Start of SOURCE RECORDS
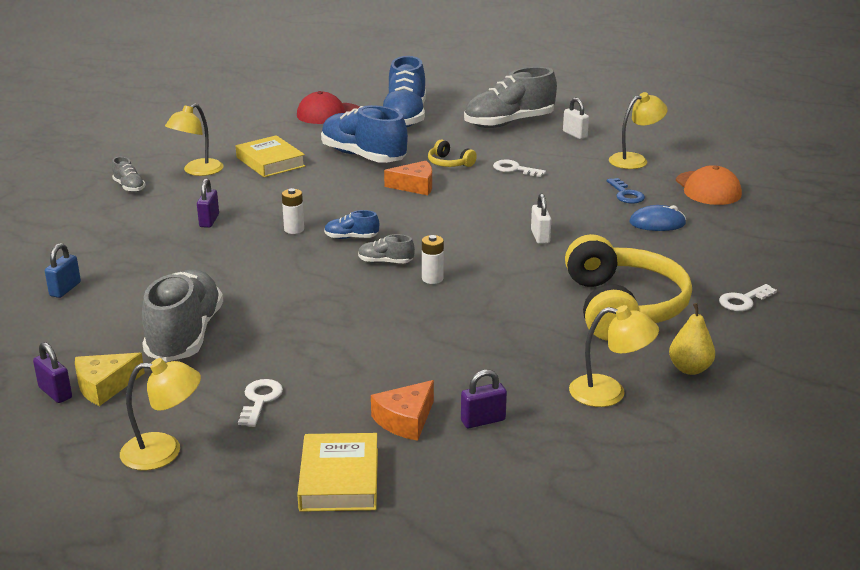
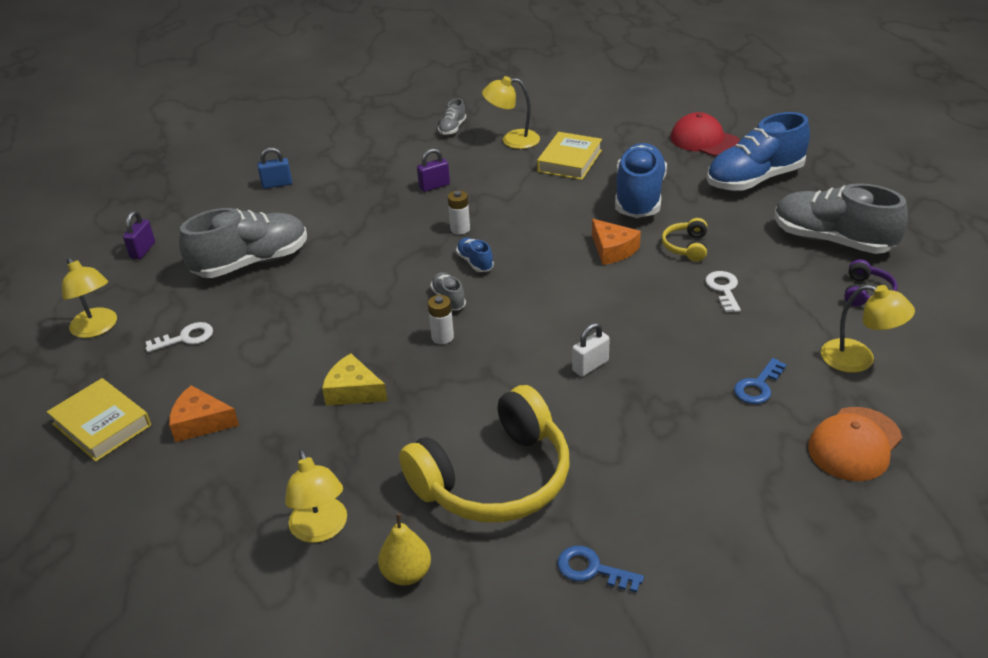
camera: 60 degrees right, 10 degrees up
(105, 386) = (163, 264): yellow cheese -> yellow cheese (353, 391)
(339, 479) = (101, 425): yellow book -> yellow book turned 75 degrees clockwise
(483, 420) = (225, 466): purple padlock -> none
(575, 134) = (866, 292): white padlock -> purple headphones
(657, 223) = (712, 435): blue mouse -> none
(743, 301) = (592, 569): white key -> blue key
End of SOURCE RECORDS
INSTRUCTIONS FOR THE TASK: Write out word for word only the lines from the one with "(657, 223) = (712, 435): blue mouse -> none" to the end of the material, both ends included.

FINISHED TASK:
(657, 223) = (712, 435): blue mouse -> none
(743, 301) = (592, 569): white key -> blue key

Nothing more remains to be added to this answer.